Only one stretch of the data below is wanted: the lines starting at the one with "(215, 569) = (130, 394): yellow" and ending at the one with "(521, 312) = (364, 239): purple", both included, given again exactly.

● **Exercise data**
--

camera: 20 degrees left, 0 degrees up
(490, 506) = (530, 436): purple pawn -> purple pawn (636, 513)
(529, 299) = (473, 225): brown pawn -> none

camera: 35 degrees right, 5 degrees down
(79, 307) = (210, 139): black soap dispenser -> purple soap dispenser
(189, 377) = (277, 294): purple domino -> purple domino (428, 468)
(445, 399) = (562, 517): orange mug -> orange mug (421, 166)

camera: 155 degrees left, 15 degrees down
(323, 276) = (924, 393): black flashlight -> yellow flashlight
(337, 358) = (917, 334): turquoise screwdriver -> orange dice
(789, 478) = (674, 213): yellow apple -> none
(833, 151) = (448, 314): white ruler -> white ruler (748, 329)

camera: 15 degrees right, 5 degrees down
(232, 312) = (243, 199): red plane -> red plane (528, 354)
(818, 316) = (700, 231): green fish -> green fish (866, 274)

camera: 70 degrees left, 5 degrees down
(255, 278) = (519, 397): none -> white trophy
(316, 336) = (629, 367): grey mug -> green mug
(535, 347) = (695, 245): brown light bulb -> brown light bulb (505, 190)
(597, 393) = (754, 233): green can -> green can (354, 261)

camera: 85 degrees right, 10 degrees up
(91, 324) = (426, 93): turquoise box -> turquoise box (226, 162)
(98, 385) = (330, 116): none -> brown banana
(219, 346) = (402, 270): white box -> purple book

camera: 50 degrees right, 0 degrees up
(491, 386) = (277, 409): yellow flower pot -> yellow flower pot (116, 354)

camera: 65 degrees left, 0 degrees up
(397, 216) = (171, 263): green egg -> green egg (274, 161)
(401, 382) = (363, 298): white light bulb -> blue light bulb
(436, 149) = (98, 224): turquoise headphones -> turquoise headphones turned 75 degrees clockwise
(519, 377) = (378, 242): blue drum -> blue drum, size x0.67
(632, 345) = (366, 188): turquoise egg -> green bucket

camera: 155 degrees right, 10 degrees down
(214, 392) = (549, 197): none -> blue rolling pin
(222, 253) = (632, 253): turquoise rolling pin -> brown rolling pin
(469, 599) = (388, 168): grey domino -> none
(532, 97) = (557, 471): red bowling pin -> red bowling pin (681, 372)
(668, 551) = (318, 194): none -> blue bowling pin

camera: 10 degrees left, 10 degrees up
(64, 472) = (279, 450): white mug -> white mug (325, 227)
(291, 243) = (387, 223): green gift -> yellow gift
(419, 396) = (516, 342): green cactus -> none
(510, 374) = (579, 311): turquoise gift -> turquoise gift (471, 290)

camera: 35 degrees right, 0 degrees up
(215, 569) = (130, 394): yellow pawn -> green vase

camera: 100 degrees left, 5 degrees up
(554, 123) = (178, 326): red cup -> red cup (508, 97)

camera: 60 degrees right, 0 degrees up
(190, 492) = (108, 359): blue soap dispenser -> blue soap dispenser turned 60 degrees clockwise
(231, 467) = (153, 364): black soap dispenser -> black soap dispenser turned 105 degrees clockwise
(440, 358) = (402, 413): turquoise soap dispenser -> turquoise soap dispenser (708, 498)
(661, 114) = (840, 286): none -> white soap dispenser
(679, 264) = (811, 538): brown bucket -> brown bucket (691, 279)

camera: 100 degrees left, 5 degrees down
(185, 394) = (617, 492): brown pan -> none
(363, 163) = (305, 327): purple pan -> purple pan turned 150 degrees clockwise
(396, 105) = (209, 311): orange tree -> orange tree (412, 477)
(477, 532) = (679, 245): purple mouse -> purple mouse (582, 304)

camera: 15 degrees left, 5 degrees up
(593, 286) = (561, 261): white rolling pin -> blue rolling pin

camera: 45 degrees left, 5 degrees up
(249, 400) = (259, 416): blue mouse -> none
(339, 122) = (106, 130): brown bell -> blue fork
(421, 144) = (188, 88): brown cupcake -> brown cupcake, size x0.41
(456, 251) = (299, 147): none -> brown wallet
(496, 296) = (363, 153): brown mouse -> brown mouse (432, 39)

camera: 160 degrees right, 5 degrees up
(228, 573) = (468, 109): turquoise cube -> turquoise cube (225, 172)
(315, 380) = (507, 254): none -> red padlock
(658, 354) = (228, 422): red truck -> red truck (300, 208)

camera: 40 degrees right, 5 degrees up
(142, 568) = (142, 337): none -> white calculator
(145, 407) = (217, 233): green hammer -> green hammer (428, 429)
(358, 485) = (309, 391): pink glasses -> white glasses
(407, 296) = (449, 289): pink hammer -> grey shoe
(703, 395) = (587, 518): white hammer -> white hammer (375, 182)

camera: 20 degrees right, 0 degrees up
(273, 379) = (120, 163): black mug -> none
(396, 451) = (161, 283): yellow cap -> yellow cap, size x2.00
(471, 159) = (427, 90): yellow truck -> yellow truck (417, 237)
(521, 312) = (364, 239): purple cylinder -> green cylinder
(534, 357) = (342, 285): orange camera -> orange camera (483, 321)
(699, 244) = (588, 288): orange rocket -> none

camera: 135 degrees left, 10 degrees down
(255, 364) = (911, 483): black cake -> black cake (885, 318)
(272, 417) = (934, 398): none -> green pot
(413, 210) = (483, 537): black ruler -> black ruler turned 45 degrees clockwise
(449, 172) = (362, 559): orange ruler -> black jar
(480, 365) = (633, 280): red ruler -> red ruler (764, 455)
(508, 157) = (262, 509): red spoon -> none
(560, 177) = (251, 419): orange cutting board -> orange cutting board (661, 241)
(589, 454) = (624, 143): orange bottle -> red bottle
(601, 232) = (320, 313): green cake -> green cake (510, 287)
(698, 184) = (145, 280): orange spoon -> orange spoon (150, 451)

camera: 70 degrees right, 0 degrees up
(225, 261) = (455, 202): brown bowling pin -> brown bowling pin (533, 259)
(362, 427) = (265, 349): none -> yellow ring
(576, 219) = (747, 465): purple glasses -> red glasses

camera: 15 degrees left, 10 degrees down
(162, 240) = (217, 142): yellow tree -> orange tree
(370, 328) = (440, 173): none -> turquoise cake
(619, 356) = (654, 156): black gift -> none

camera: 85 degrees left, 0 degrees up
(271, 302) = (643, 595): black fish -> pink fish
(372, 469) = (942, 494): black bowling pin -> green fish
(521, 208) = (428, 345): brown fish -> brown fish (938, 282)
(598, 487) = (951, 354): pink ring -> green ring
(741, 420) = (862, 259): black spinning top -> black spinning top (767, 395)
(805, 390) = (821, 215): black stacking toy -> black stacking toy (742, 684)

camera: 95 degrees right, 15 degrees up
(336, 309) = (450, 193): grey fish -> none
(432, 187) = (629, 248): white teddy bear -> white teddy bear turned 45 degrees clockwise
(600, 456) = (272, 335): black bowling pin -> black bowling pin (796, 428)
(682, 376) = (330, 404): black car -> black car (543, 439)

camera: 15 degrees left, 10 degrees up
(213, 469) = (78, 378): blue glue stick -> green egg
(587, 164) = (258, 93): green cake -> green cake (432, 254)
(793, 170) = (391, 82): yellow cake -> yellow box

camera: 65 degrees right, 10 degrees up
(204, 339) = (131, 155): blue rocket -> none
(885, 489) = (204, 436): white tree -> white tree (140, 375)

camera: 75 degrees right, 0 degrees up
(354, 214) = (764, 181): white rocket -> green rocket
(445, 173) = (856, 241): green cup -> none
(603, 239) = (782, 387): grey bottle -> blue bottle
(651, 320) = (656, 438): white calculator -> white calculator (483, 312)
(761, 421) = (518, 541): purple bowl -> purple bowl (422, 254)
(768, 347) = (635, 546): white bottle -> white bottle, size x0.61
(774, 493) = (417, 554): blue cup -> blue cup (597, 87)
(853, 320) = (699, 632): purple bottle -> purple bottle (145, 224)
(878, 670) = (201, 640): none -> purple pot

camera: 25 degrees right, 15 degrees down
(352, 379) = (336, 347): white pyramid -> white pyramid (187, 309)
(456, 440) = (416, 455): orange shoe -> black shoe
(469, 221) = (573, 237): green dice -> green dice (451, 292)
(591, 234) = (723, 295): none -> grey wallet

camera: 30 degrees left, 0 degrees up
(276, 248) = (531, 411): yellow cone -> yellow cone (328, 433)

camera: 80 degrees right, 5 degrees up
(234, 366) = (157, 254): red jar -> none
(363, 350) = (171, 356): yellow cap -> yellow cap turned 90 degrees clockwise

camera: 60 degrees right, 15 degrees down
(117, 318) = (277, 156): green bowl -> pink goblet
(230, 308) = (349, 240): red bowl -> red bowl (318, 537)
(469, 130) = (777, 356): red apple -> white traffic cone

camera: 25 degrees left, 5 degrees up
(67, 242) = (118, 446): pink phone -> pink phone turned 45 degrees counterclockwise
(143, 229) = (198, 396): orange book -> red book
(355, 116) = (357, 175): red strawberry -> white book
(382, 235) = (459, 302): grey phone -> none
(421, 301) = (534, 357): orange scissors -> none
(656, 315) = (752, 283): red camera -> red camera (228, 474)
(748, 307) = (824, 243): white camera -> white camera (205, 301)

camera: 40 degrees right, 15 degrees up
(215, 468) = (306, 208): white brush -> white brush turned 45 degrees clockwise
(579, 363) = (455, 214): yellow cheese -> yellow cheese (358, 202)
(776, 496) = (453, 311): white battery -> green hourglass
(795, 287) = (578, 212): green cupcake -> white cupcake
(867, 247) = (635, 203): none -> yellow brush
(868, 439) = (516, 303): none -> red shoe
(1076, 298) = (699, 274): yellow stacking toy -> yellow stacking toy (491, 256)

--

● **Task solution**
(215, 569) = (130, 394): yellow pawn -> green vase

camera: 100 degrees left, 5 degrees up
(554, 123) = (178, 326): red cup -> red cup (508, 97)

camera: 60 degrees right, 0 degrees up
(190, 492) = (108, 359): blue soap dispenser -> blue soap dispenser turned 60 degrees clockwise
(231, 467) = (153, 364): black soap dispenser -> black soap dispenser turned 105 degrees clockwise
(440, 358) = (402, 413): turquoise soap dispenser -> turquoise soap dispenser (708, 498)
(661, 114) = (840, 286): none -> white soap dispenser
(679, 264) = (811, 538): brown bucket -> brown bucket (691, 279)

camera: 100 degrees left, 5 degrees down
(185, 394) = (617, 492): brown pan -> none
(363, 163) = (305, 327): purple pan -> purple pan turned 150 degrees clockwise
(396, 105) = (209, 311): orange tree -> orange tree (412, 477)
(477, 532) = (679, 245): purple mouse -> purple mouse (582, 304)

camera: 15 degrees left, 5 degrees up
(593, 286) = (561, 261): white rolling pin -> blue rolling pin

camera: 45 degrees left, 5 degrees up
(249, 400) = (259, 416): blue mouse -> none
(339, 122) = (106, 130): brown bell -> blue fork
(421, 144) = (188, 88): brown cupcake -> brown cupcake, size x0.41
(456, 251) = (299, 147): none -> brown wallet
(496, 296) = (363, 153): brown mouse -> brown mouse (432, 39)

camera: 160 degrees right, 5 degrees up
(228, 573) = (468, 109): turquoise cube -> turquoise cube (225, 172)
(315, 380) = (507, 254): none -> red padlock
(658, 354) = (228, 422): red truck -> red truck (300, 208)

camera: 40 degrees right, 5 degrees up
(142, 568) = (142, 337): none -> white calculator
(145, 407) = (217, 233): green hammer -> green hammer (428, 429)
(358, 485) = (309, 391): pink glasses -> white glasses
(407, 296) = (449, 289): pink hammer -> grey shoe
(703, 395) = (587, 518): white hammer -> white hammer (375, 182)

camera: 20 degrees right, 0 degrees up
(273, 379) = (120, 163): black mug -> none
(396, 451) = (161, 283): yellow cap -> yellow cap, size x2.00
(471, 159) = (427, 90): yellow truck -> yellow truck (417, 237)
(521, 312) = (364, 239): purple cylinder -> green cylinder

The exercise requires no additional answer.